** Opening Listed entries block **

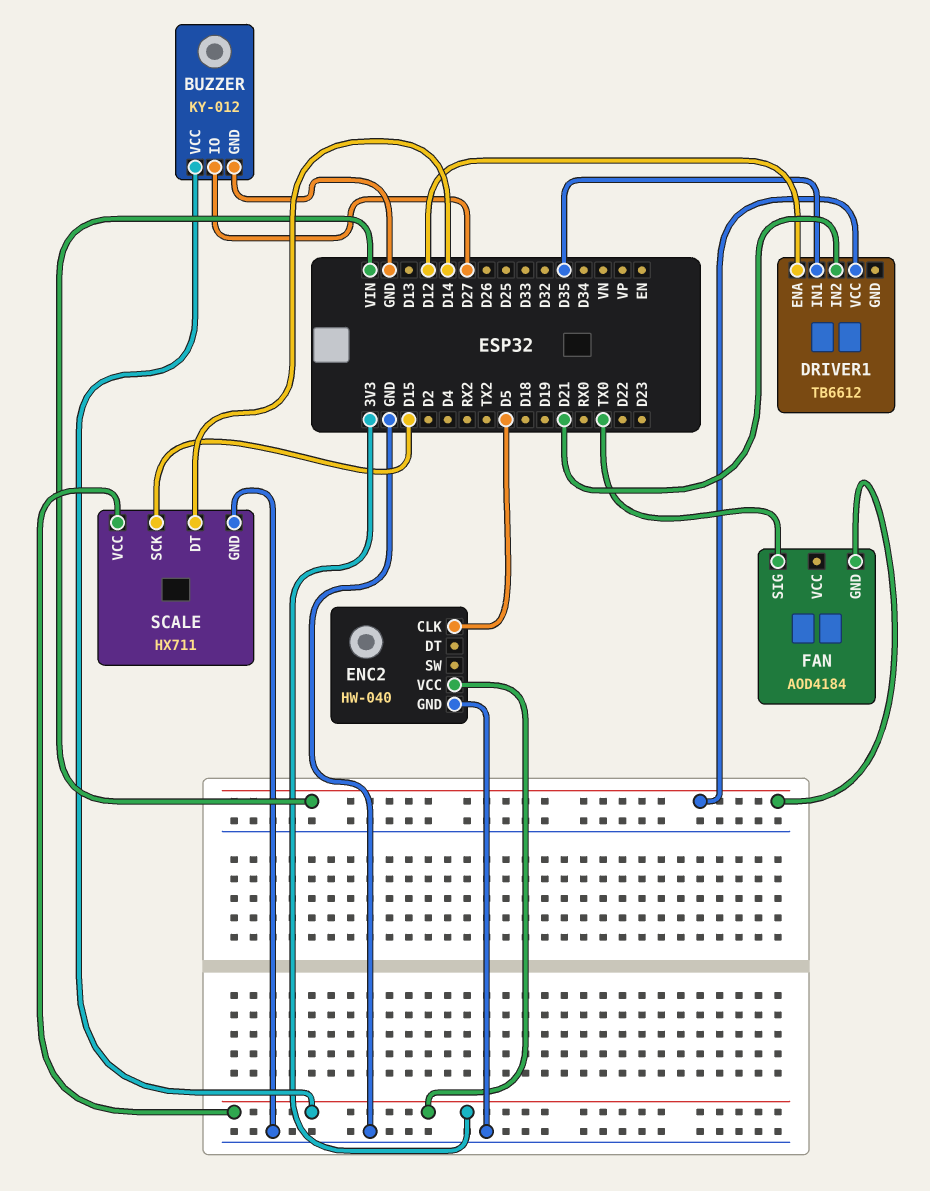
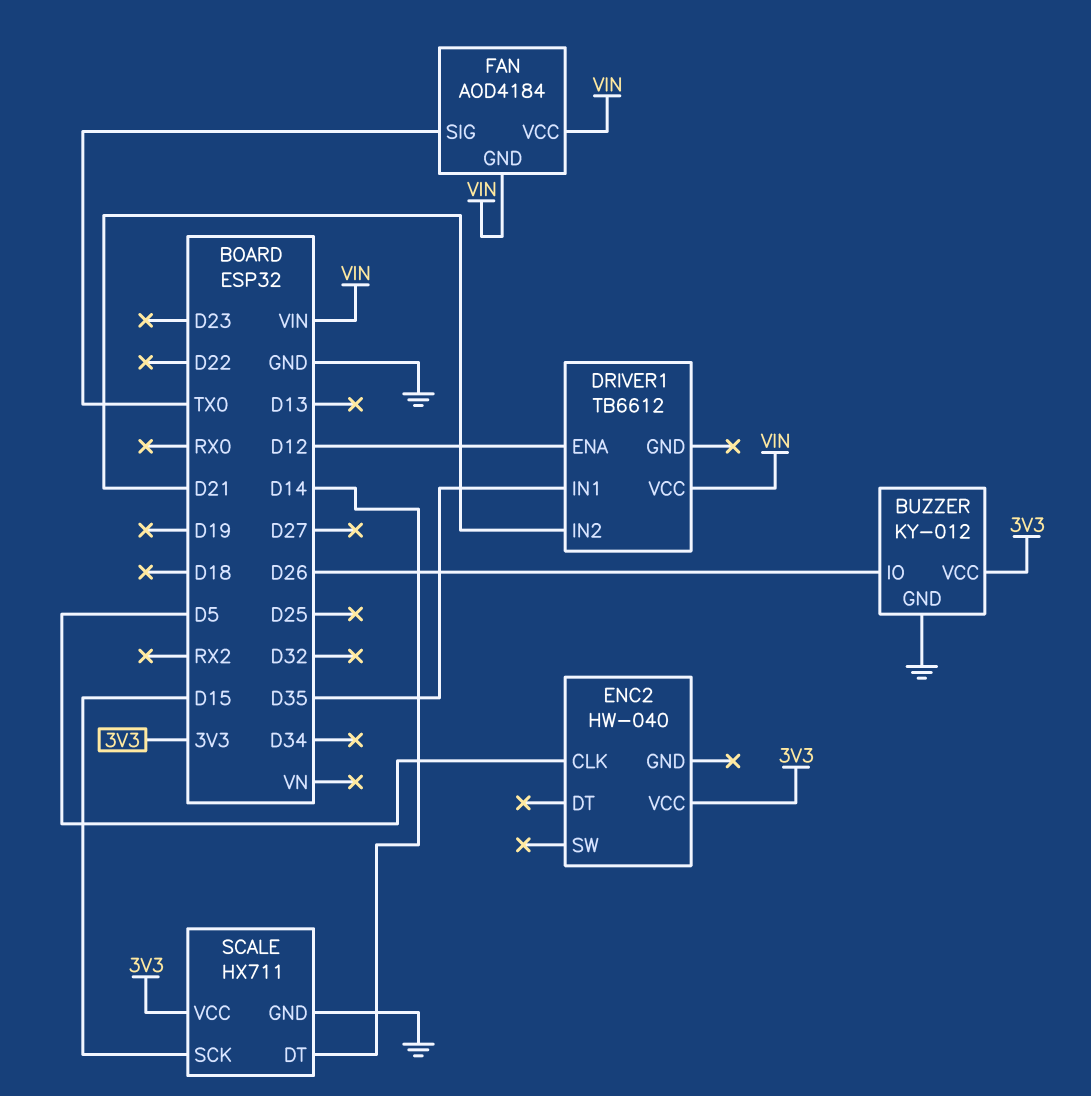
BUZZER pin IO: D27 -> D26
ENC2 pin GND: GND -> none
FAN pin VCC: none -> VIN

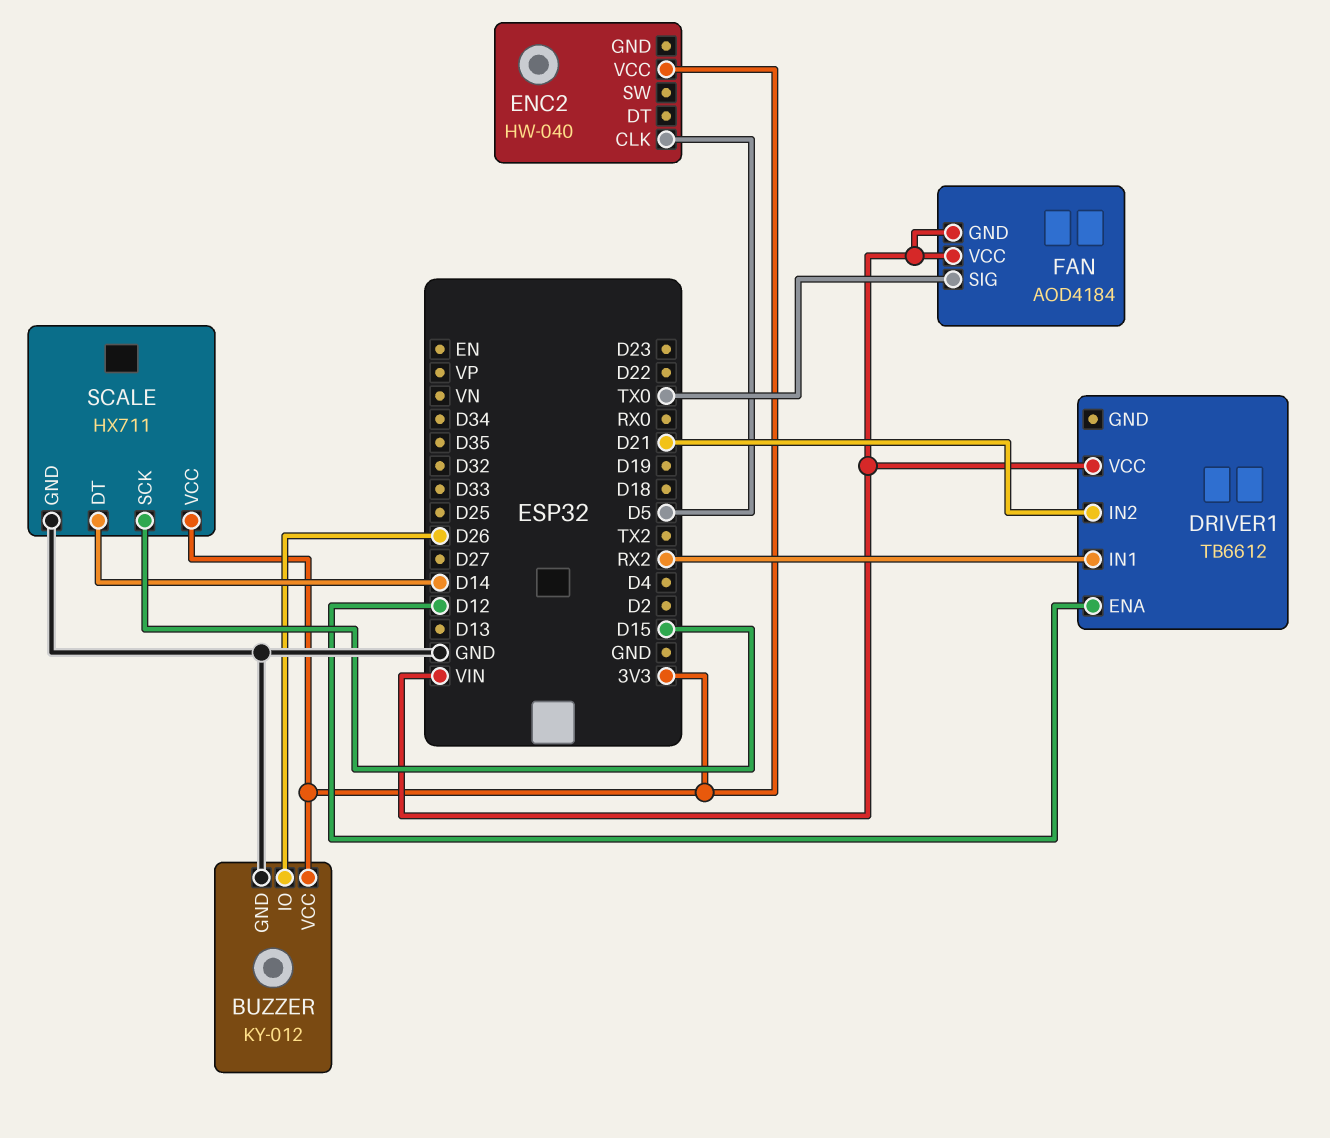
DRIVER1 pin IN1: D35 -> RX2

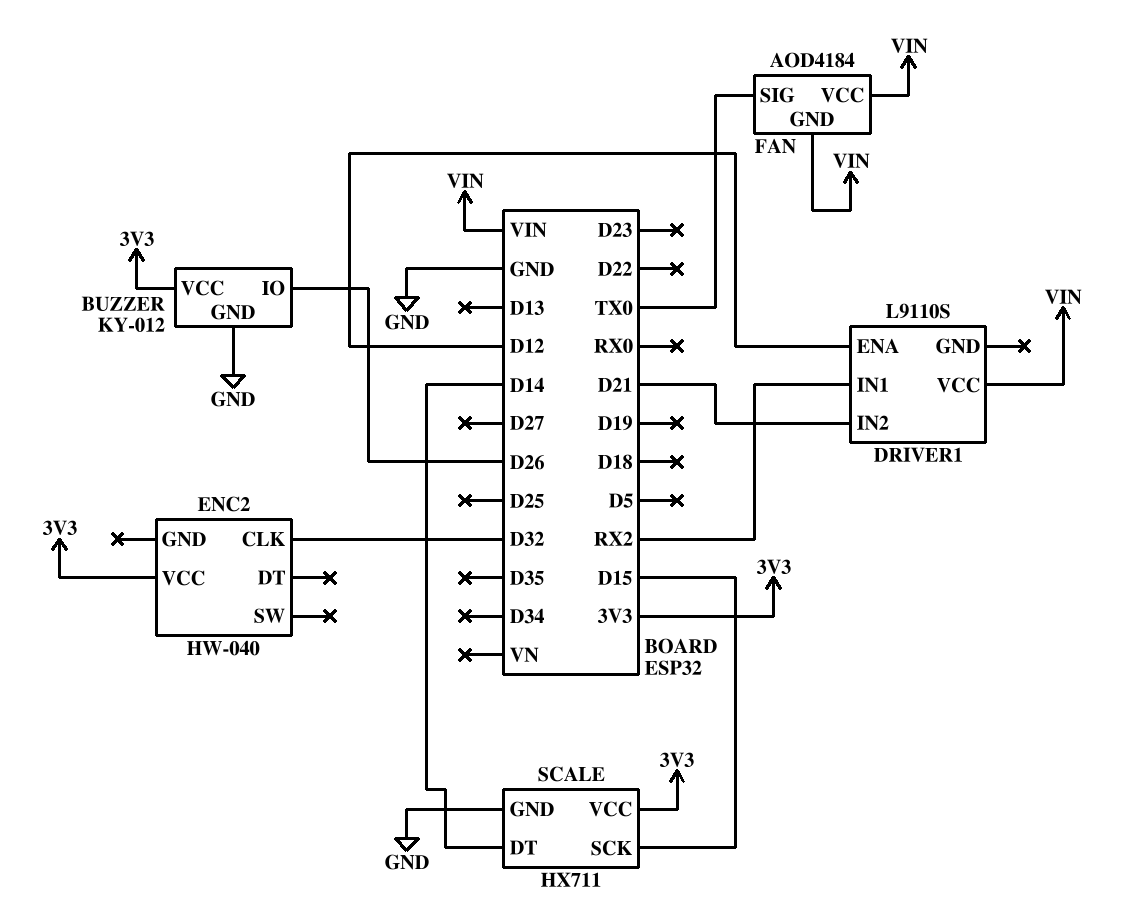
DRIVER1: TB6612 -> L9110S
ENC2 pin CLK: D5 -> D32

** Closing Listed entries block **

▶ _Activity_
Scan the preceding listing for the string "none" and copy every line where it occurs.

▶ _Exercise answer_
ENC2 pin GND: GND -> none
FAN pin VCC: none -> VIN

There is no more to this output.